Leave the images out and repeat the data exactly as given.

(Object state comparisons)
____________________
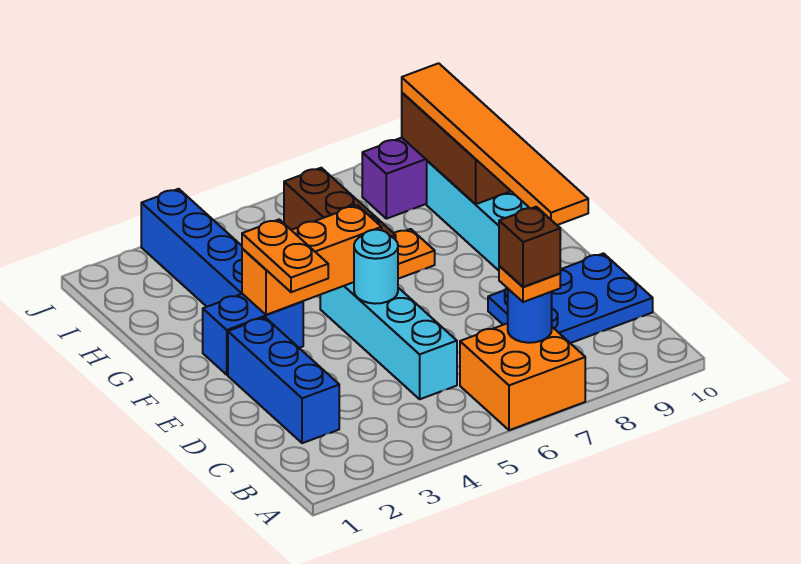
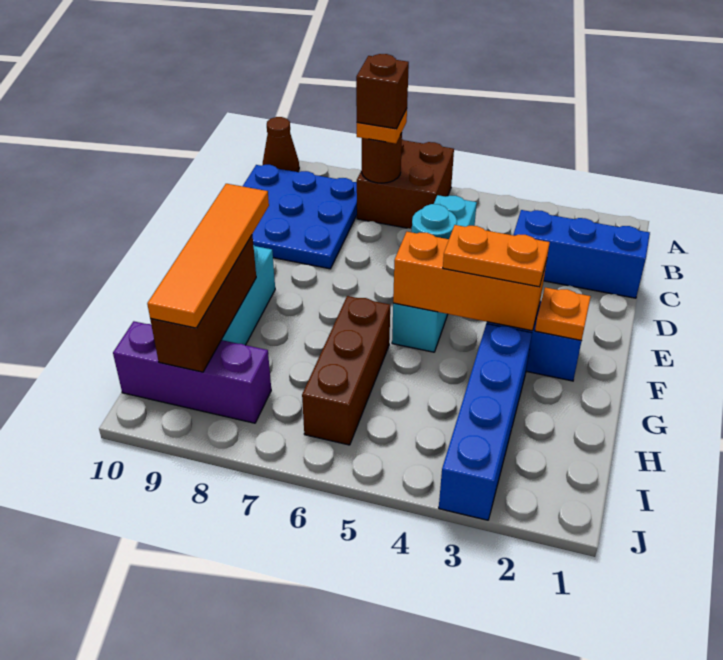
orange brick A6:B7 level 1 -> brown brick A6:B7 level 1
none -> brown cone A10 level 1
blue round brick B7 level 2 -> brown round brick B7 level 2
blue brick C2:E2 level 1 -> blue brick C1:C3 level 1
blue plate C8:D10 level 1 -> blue plate B8:D10 level 1
orange tile D9:I9 level 3 -> orange tile F9:I9 level 3
orange plate E3:F3 level 3 -> orange plate F3:F4 level 3
orange plate G7 level 1 -> orange plate F2 level 2

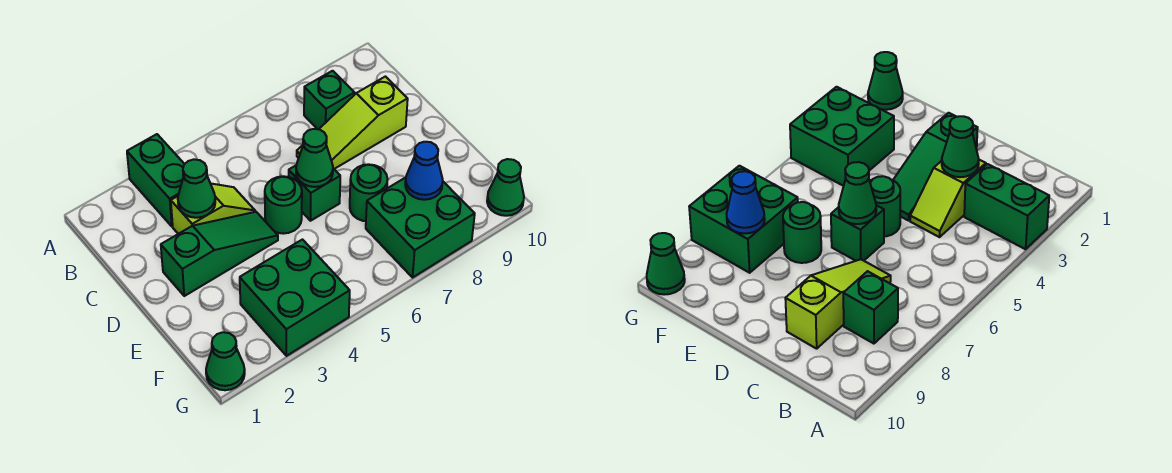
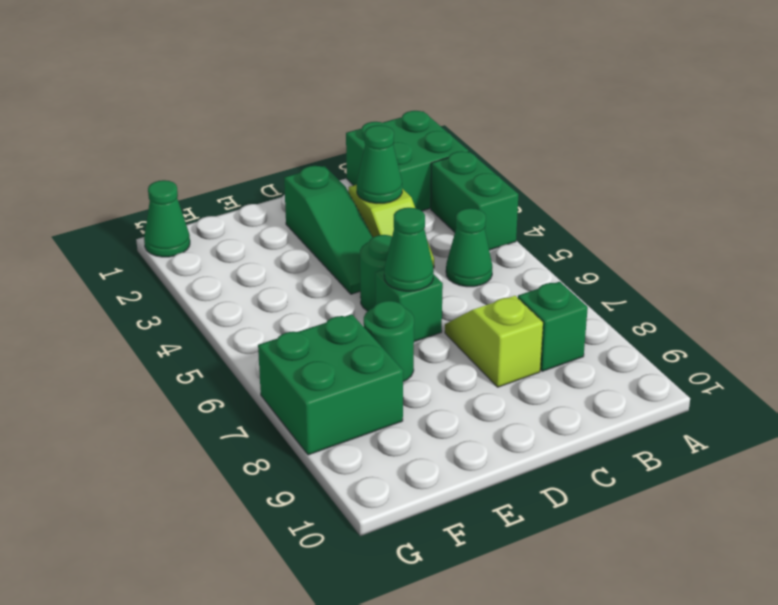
green brick A3:B3 level 1 -> green brick A3:A4 level 1
lime slope C7:C9 level 1 top 9 -> lime slope C7:C8 level 1 top 8
green brick F3:G4 level 1 -> green brick A1:B2 level 1
blue cone F8 level 2 -> none
green cone G10 level 1 -> green cone B5 level 1

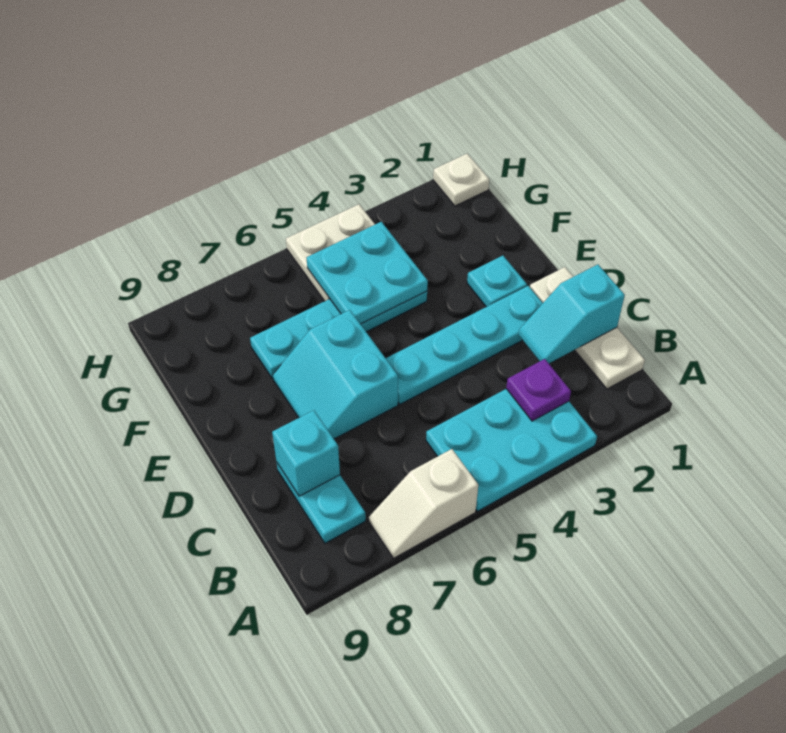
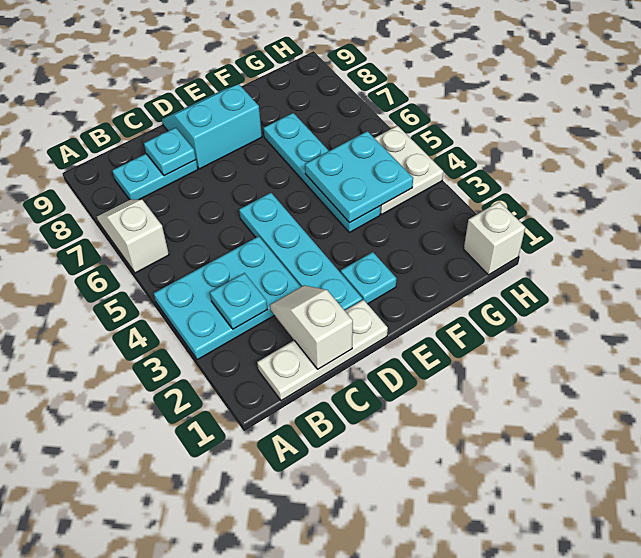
cyan plate A3:B5 level 1 -> cyan plate A3:C4 level 1
purple plate B3 level 2 -> cyan plate B3 level 2
cyan slope C1:C2 level 2 top 1 -> white slope C1:C2 level 2 top 1
cyan brick C8 level 2 -> cyan plate C8 level 2
cyan slope D6:E7 level 1 top 6 -> cyan slope D8:E9 level 1 top 8
white plate H1 level 1 -> white brick H1 level 1

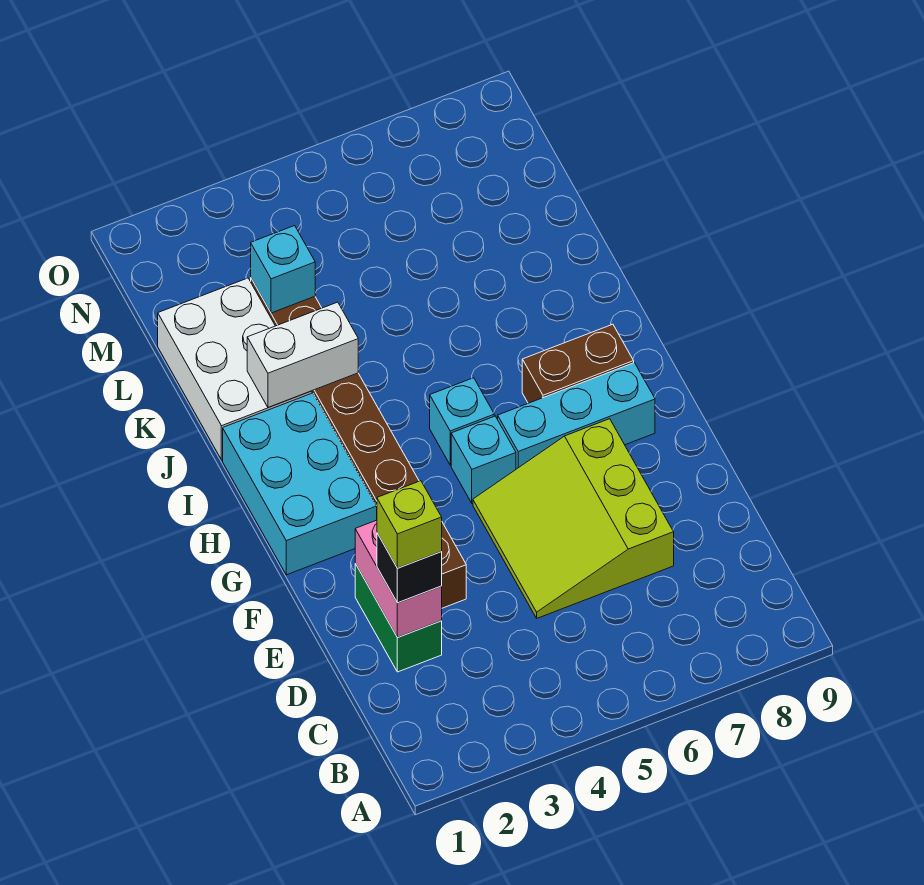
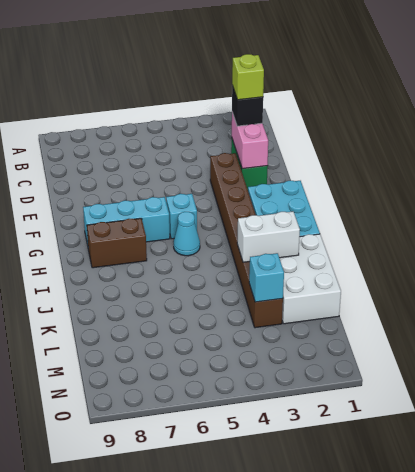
lime slope D5:F7 level 1 top 7 -> none
cyan brick H5 level 1 -> cyan cone H5 level 1

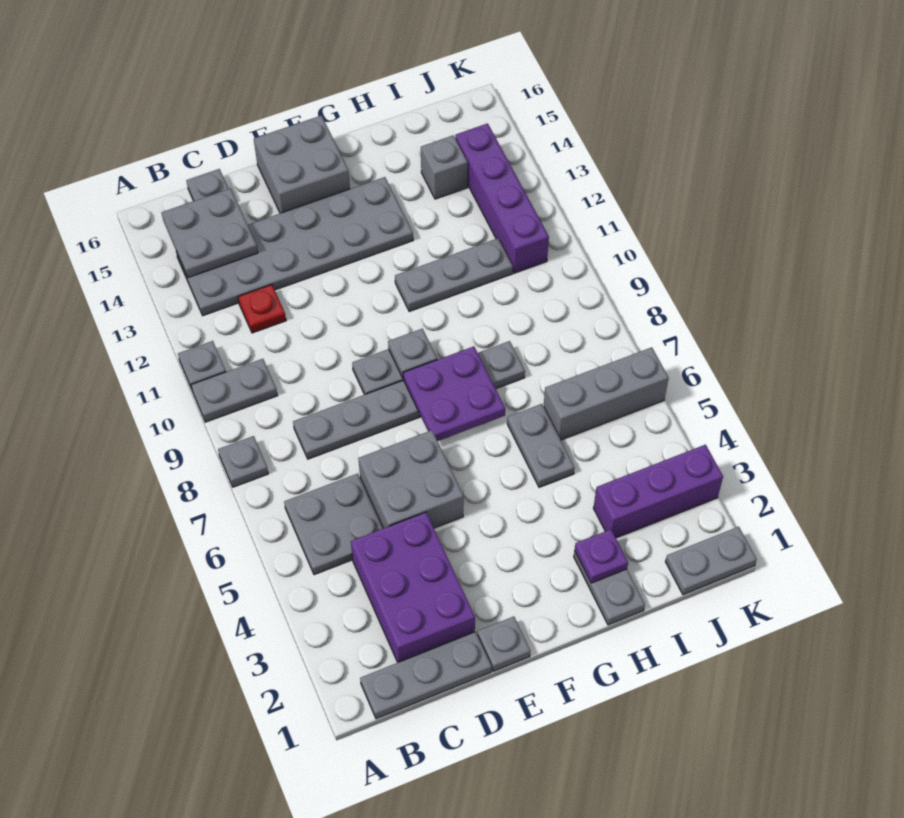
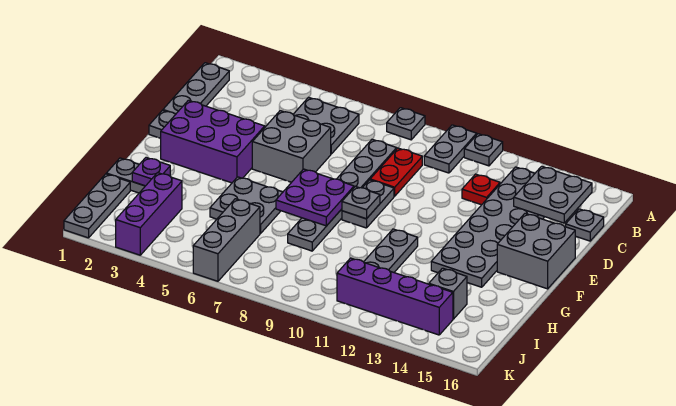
purple brick C2:D4 level 1 -> purple brick E2:F4 level 1
none -> red plate C9:D9 level 1
grey plate H5:H6 level 1 -> grey plate G5:H6 level 1
grey plate J1:K1 level 1 -> grey plate I1:K1 level 1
____________________
■ **REPLY**:
orange brick A6:B7 level 1 -> brown brick A6:B7 level 1
none -> brown cone A10 level 1
blue round brick B7 level 2 -> brown round brick B7 level 2
blue brick C2:E2 level 1 -> blue brick C1:C3 level 1
blue plate C8:D10 level 1 -> blue plate B8:D10 level 1
orange tile D9:I9 level 3 -> orange tile F9:I9 level 3
orange plate E3:F3 level 3 -> orange plate F3:F4 level 3
orange plate G7 level 1 -> orange plate F2 level 2

green brick A3:B3 level 1 -> green brick A3:A4 level 1
lime slope C7:C9 level 1 top 9 -> lime slope C7:C8 level 1 top 8
green brick F3:G4 level 1 -> green brick A1:B2 level 1
blue cone F8 level 2 -> none
green cone G10 level 1 -> green cone B5 level 1

cyan plate A3:B5 level 1 -> cyan plate A3:C4 level 1
purple plate B3 level 2 -> cyan plate B3 level 2
cyan slope C1:C2 level 2 top 1 -> white slope C1:C2 level 2 top 1
cyan brick C8 level 2 -> cyan plate C8 level 2
cyan slope D6:E7 level 1 top 6 -> cyan slope D8:E9 level 1 top 8
white plate H1 level 1 -> white brick H1 level 1

lime slope D5:F7 level 1 top 7 -> none
cyan brick H5 level 1 -> cyan cone H5 level 1

purple brick C2:D4 level 1 -> purple brick E2:F4 level 1
none -> red plate C9:D9 level 1
grey plate H5:H6 level 1 -> grey plate G5:H6 level 1
grey plate J1:K1 level 1 -> grey plate I1:K1 level 1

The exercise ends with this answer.